[[ RECORDS TO USE open ]]

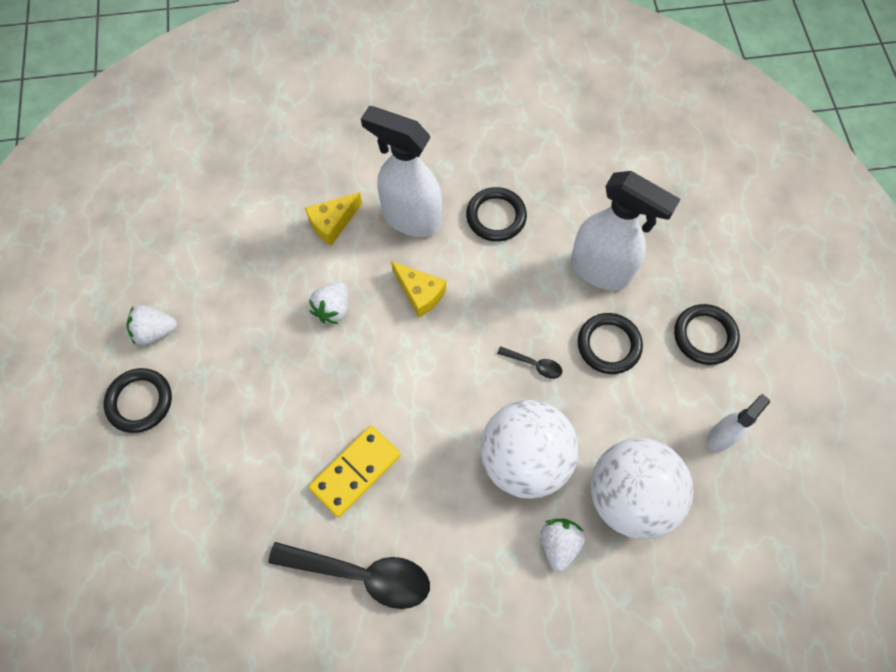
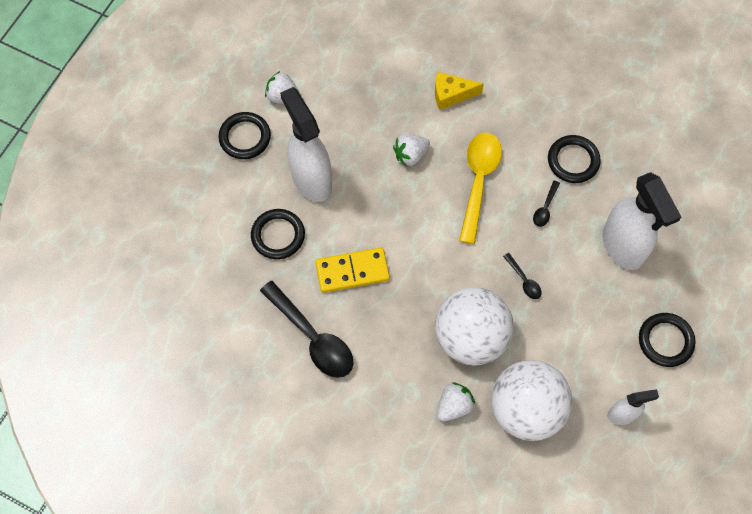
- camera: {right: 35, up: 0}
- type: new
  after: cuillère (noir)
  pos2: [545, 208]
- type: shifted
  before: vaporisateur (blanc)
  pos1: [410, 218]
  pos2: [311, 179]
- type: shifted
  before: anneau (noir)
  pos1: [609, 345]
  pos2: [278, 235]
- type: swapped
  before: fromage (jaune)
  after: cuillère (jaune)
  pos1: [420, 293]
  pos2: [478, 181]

[[ RECORDS TO USE closed ]]

(EXERCISE DESCRIPTION):
Report every line of the entries that carries the word "jaune".

(EXERCISE ANSWER):
  before: fromage (jaune)
  after: cuillère (jaune)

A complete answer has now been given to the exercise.